◆ Stored data ◆
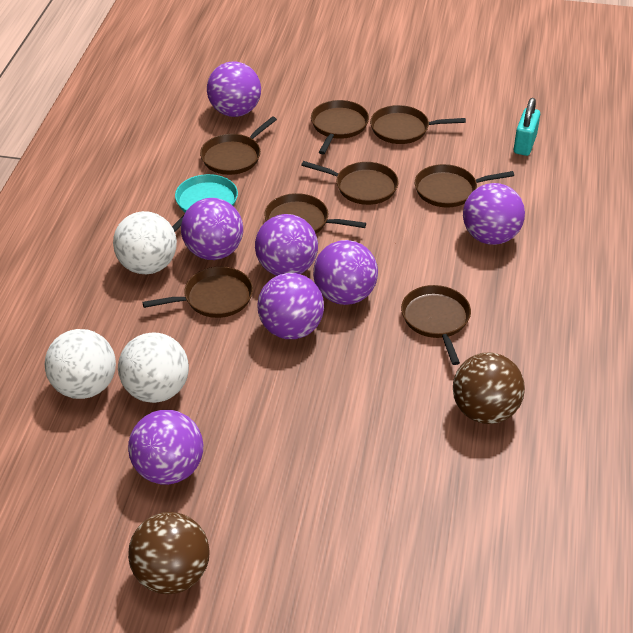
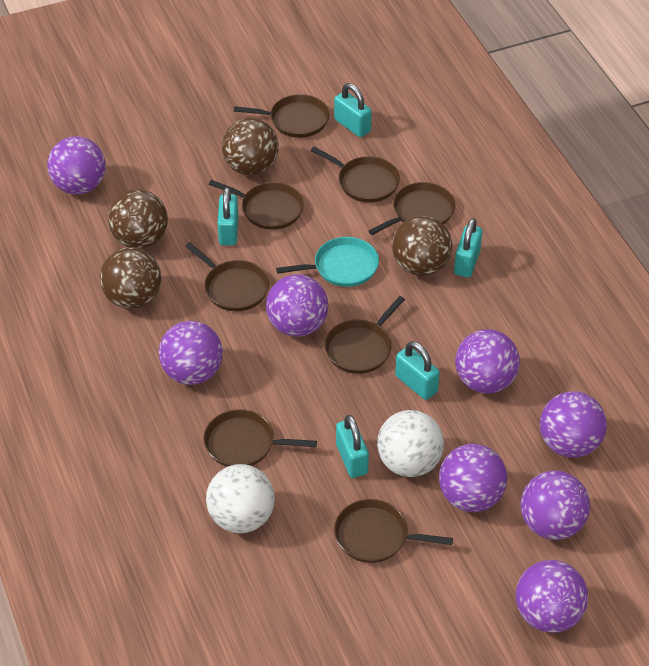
brown ball: 2 -> 4
purple ball: 7 -> 8
turquoise padlock: 1 -> 5
white ball: 3 -> 2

◆ Task to carry out ◆
The answer should hold every line of the listing, copied exactly, with no pictures.

◆ Result of this exercise ◆
brown ball: 2 -> 4
purple ball: 7 -> 8
turquoise padlock: 1 -> 5
white ball: 3 -> 2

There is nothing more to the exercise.